▸ RECORDS PROVIDED
· · · ·
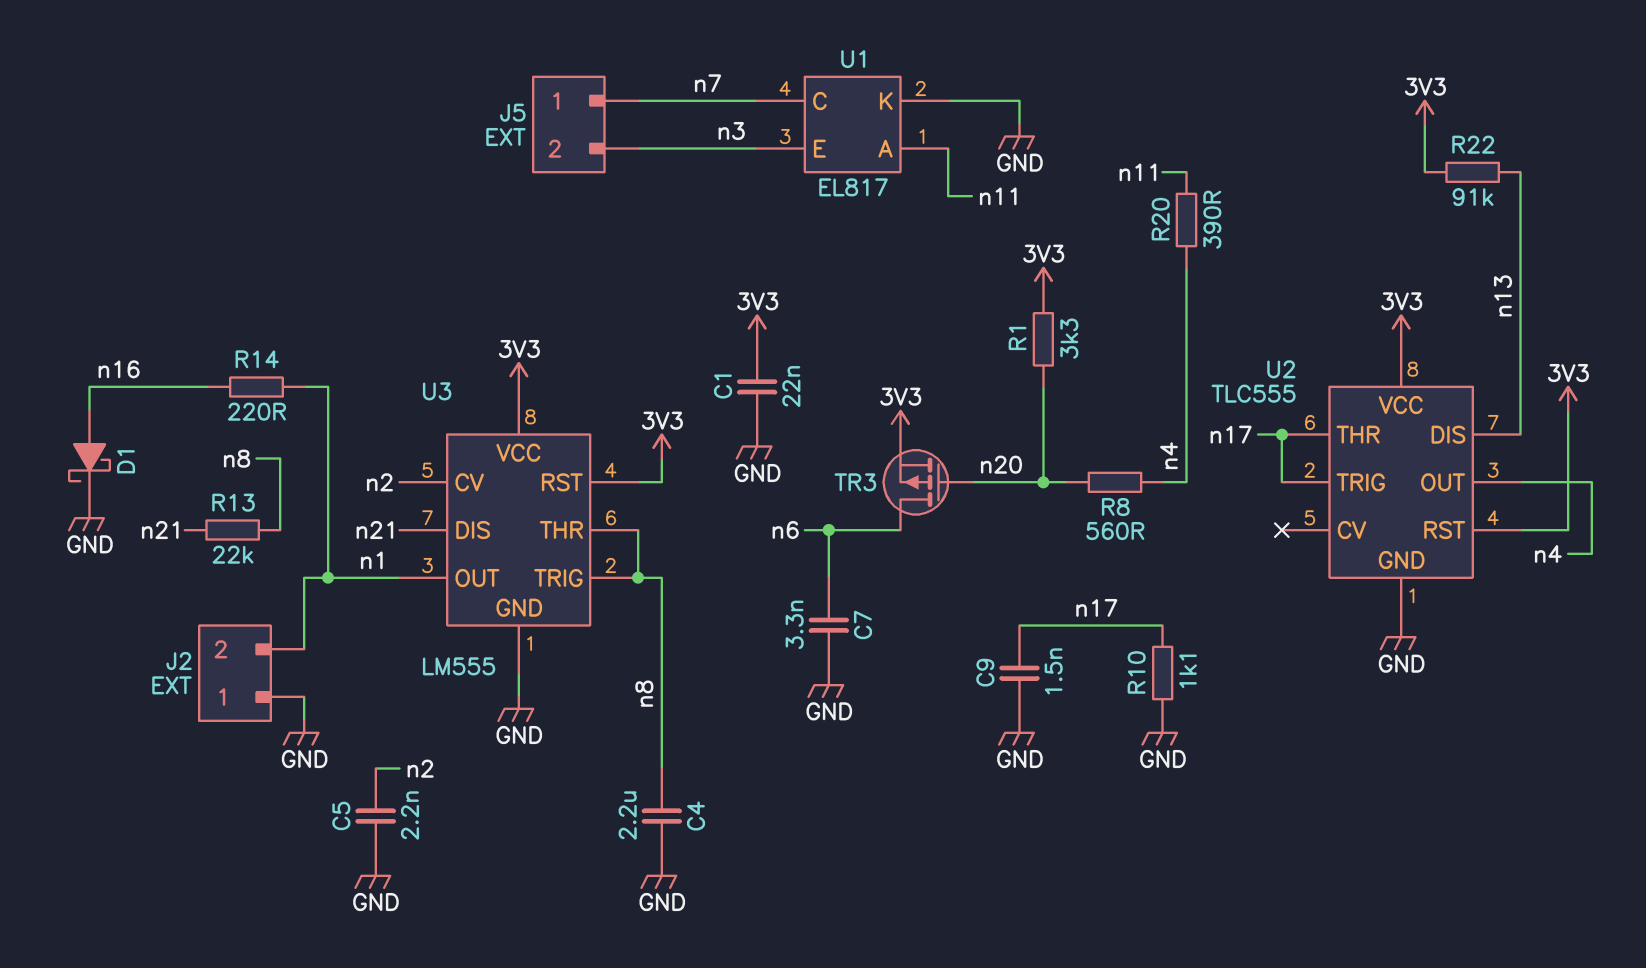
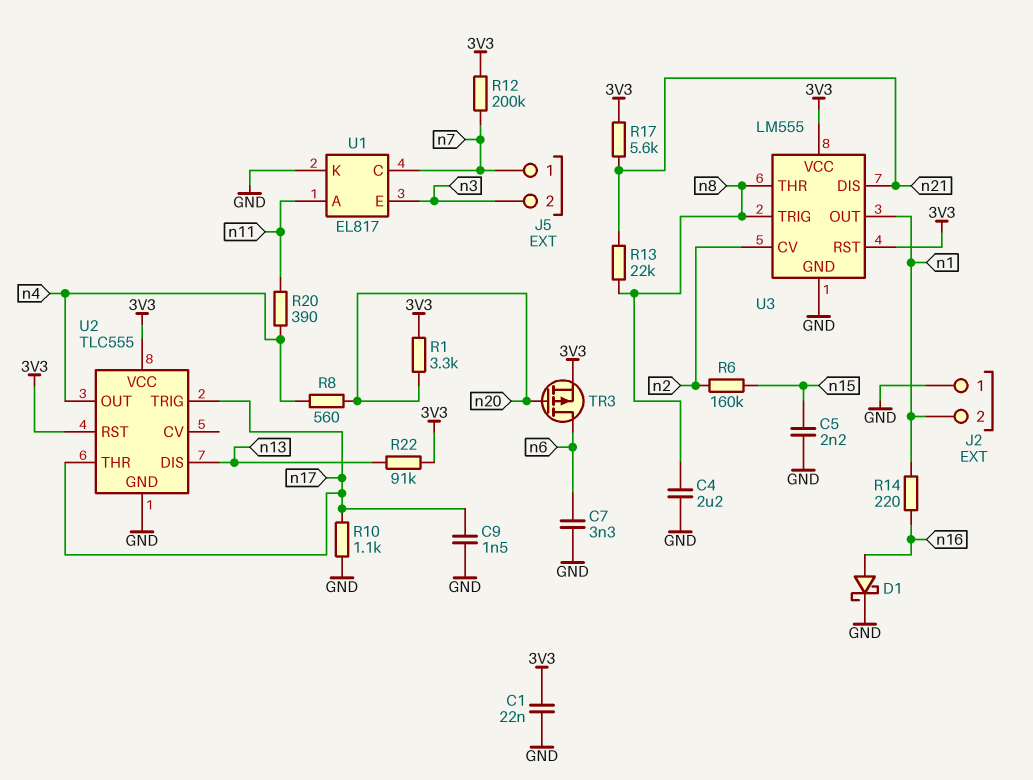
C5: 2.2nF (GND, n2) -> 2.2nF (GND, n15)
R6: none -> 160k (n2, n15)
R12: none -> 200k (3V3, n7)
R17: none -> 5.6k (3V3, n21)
· · · ·
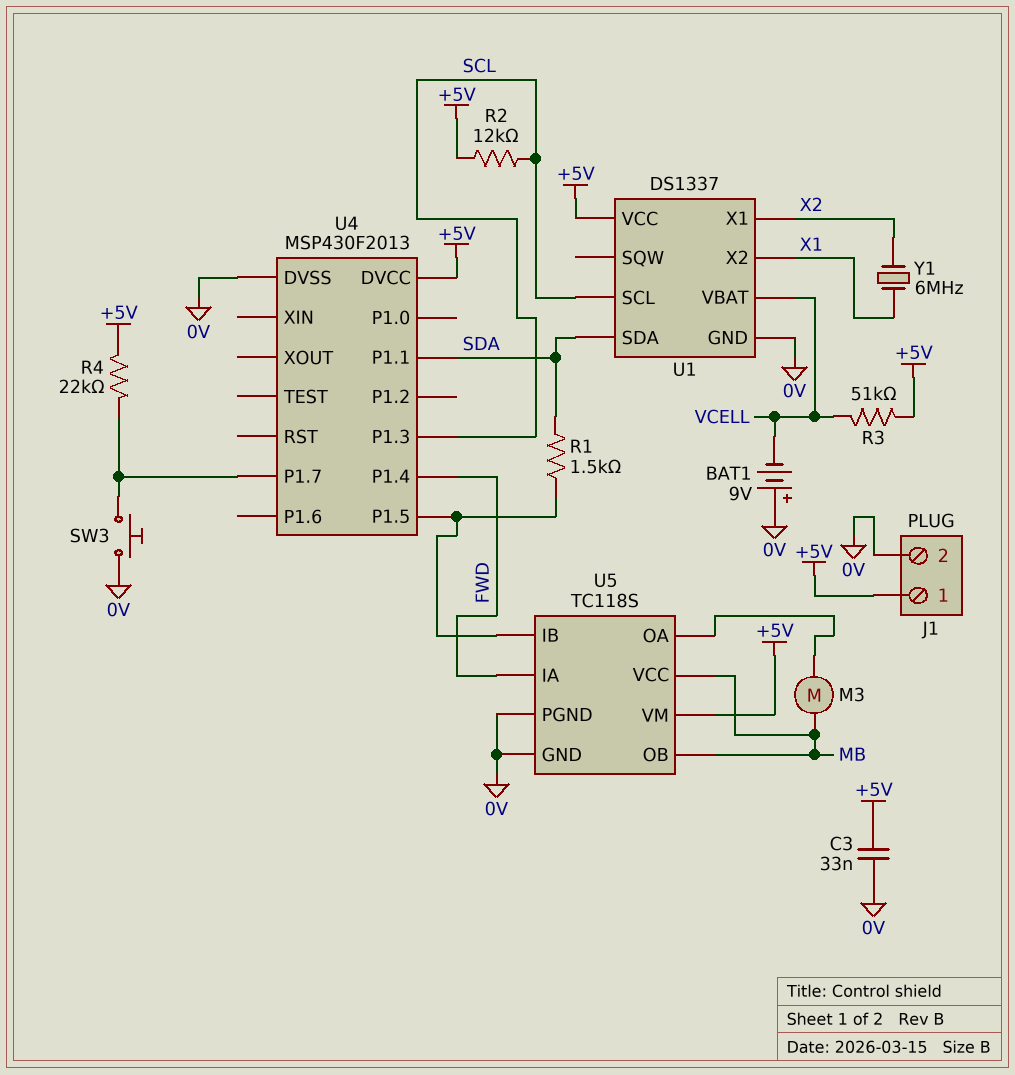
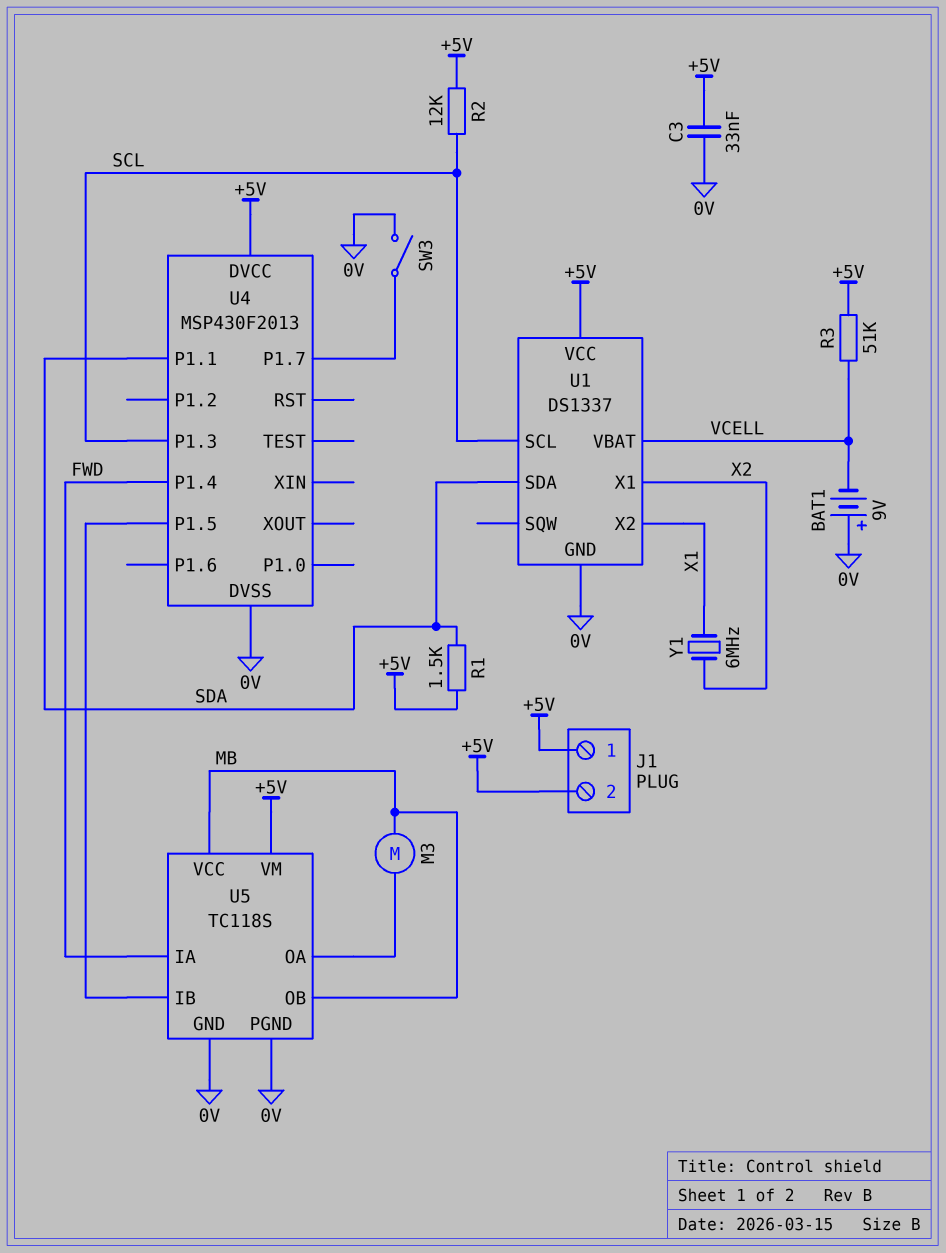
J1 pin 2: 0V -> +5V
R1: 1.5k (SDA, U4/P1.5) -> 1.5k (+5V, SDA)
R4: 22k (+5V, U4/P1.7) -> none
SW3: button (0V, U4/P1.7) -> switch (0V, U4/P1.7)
· · · ·
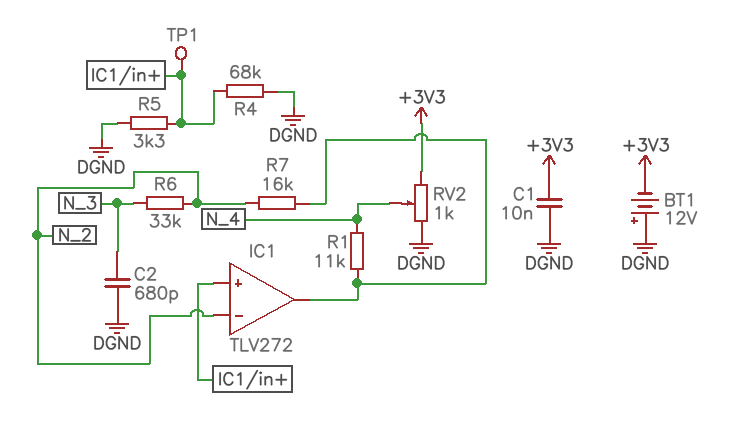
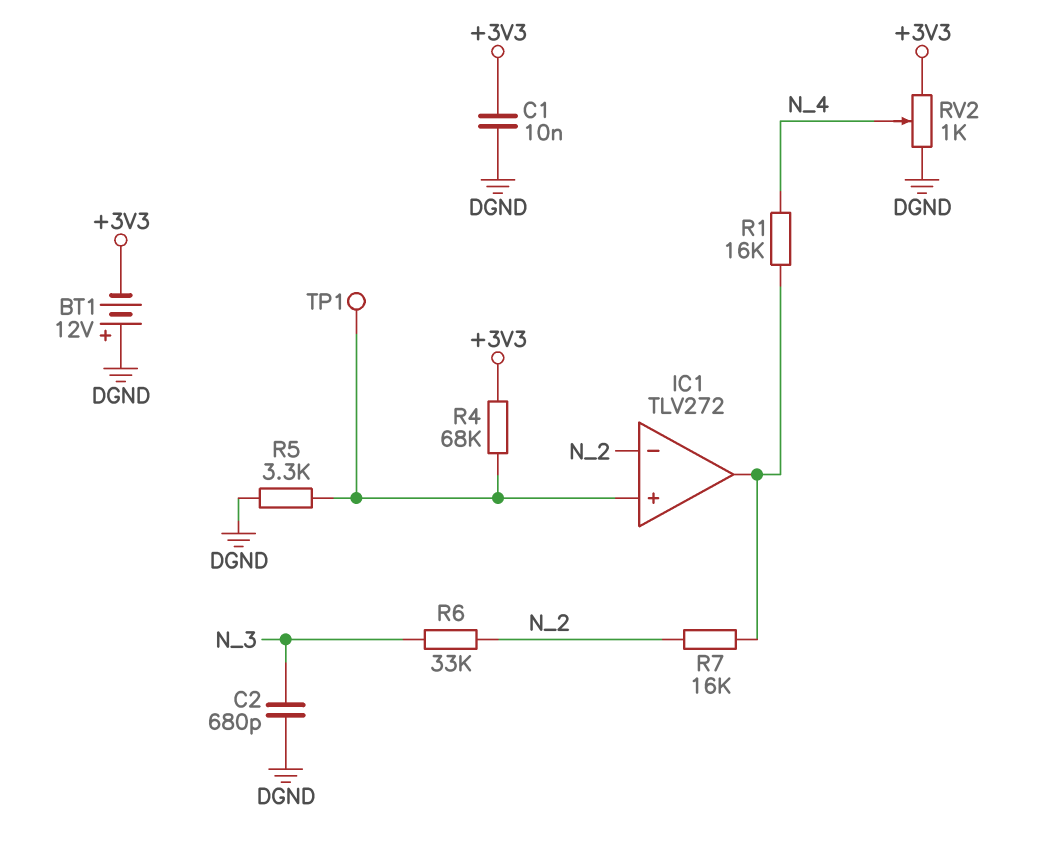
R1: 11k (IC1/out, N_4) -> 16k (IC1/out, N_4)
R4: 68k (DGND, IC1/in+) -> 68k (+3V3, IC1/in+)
· · · ·
▸ WHAT TO DO
Copy from the entries above each line in which the string "none" can be found.

▸ TASK ANSWER
R6: none -> 160k (n2, n15)
R12: none -> 200k (3V3, n7)
R17: none -> 5.6k (3V3, n21)
R4: 22k (+5V, U4/P1.7) -> none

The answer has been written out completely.